• **EXERCISE DIRECTIONS**
In the listing below, find the line containing "STEPPER: A4988 -> ULN2003" and the line containing "STEPPER pin IN4: GP0 -> GP12". Repeat exactly those two lines and every line between them, nothing more.

• **RECORD EXTRACTS**
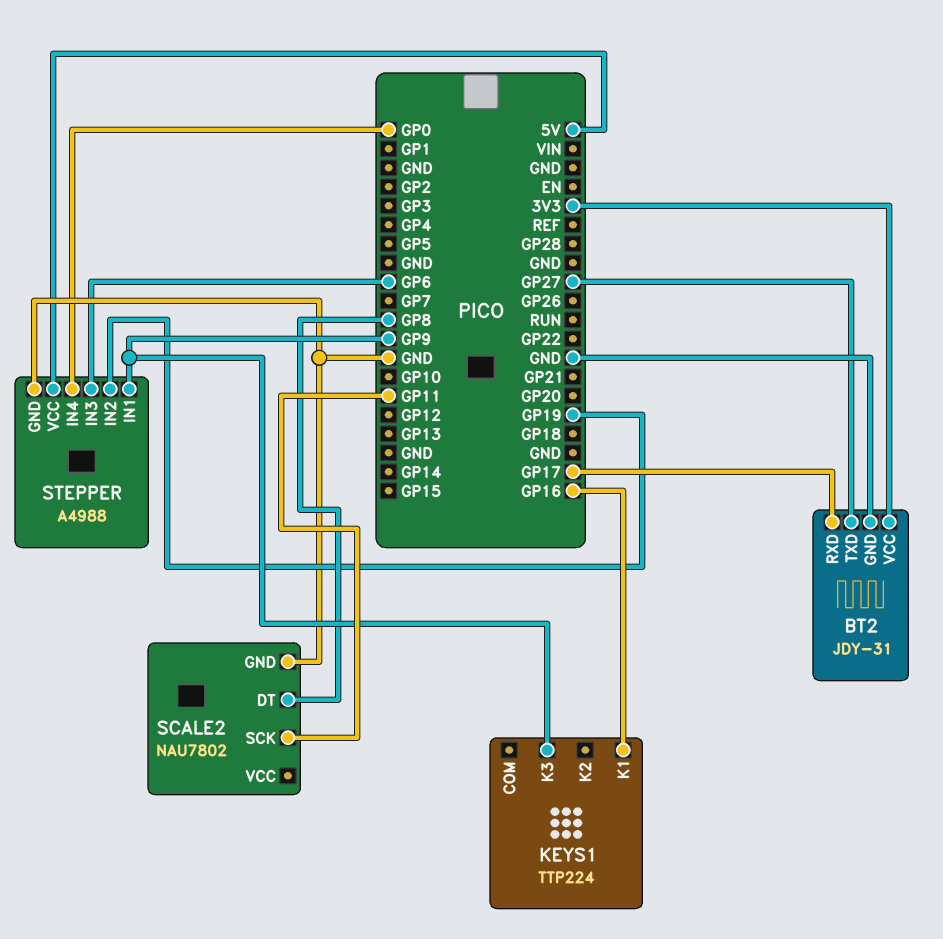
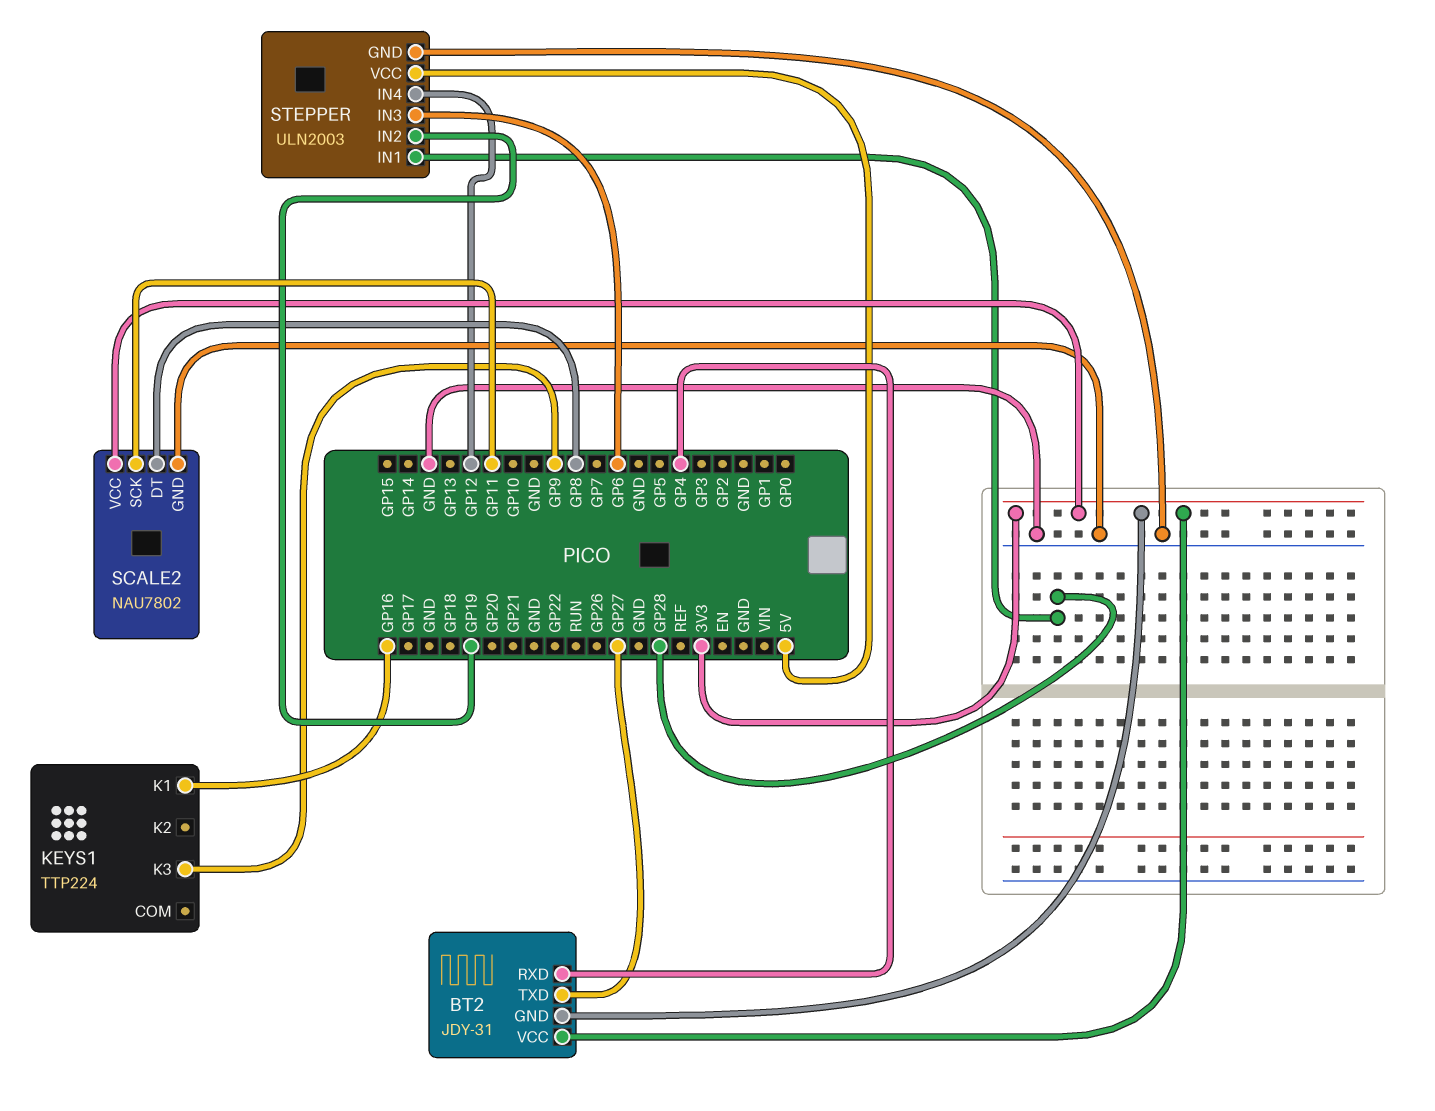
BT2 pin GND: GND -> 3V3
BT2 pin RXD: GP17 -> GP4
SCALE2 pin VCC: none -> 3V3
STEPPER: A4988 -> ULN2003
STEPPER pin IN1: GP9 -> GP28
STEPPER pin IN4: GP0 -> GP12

* * *

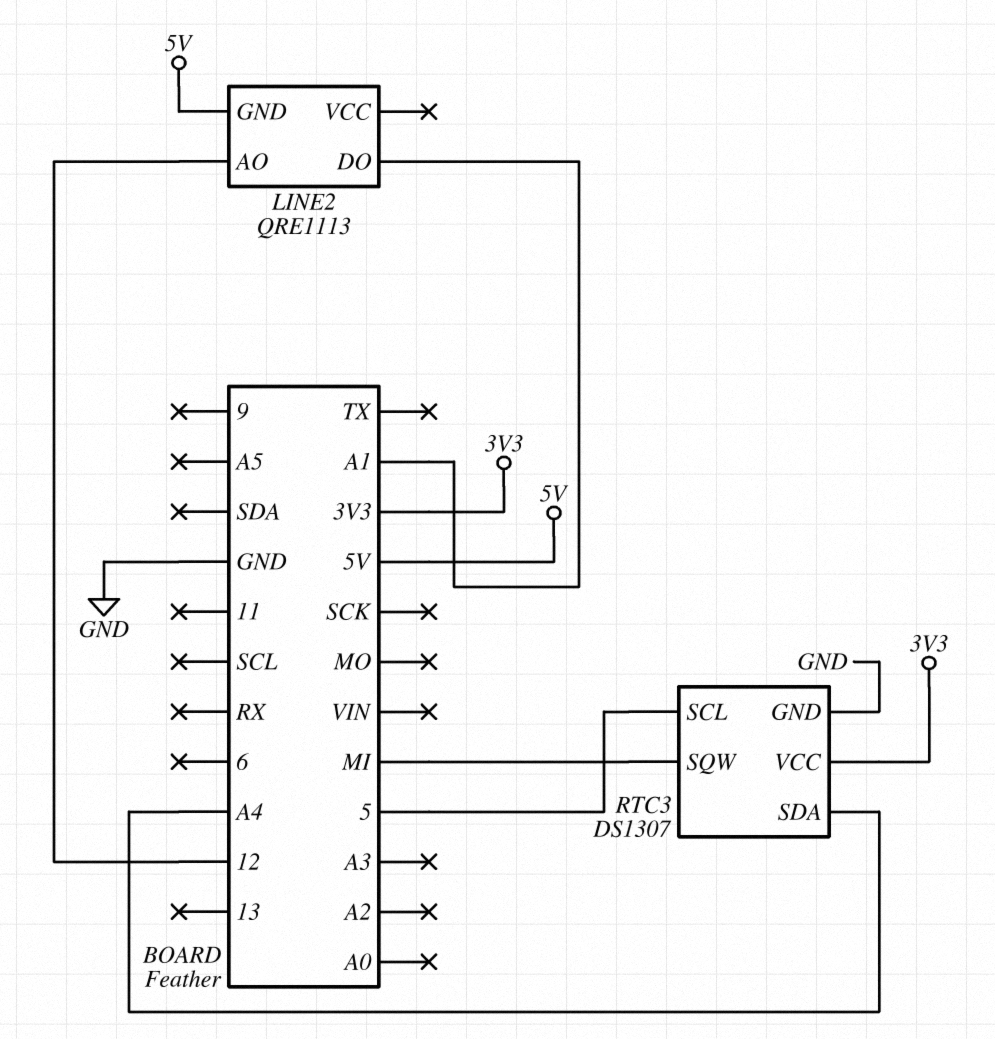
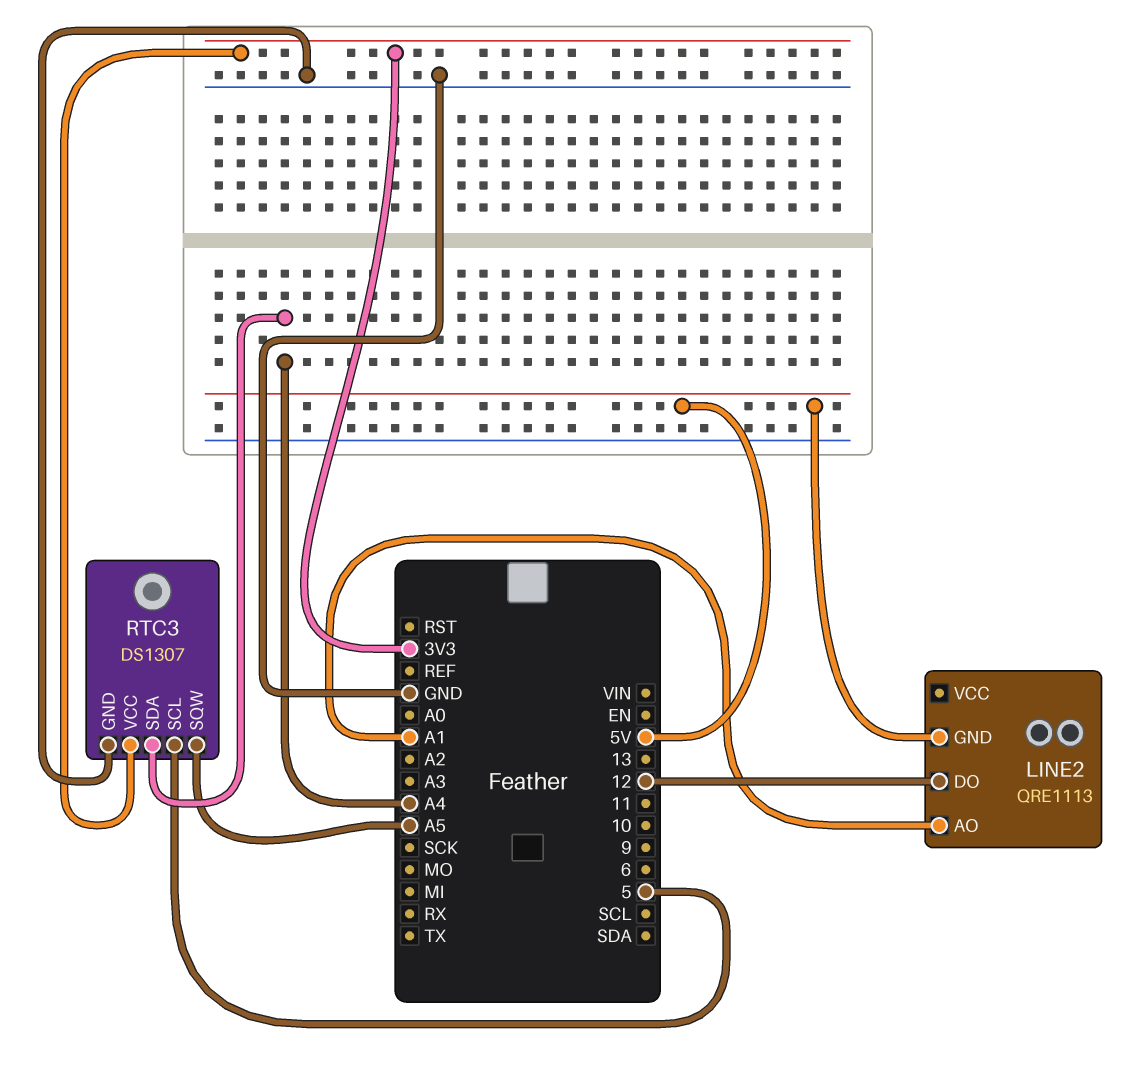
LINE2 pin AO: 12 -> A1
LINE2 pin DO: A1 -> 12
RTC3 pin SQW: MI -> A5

• **ANSWER TO THE PROBLEM**
STEPPER: A4988 -> ULN2003
STEPPER pin IN1: GP9 -> GP28
STEPPER pin IN4: GP0 -> GP12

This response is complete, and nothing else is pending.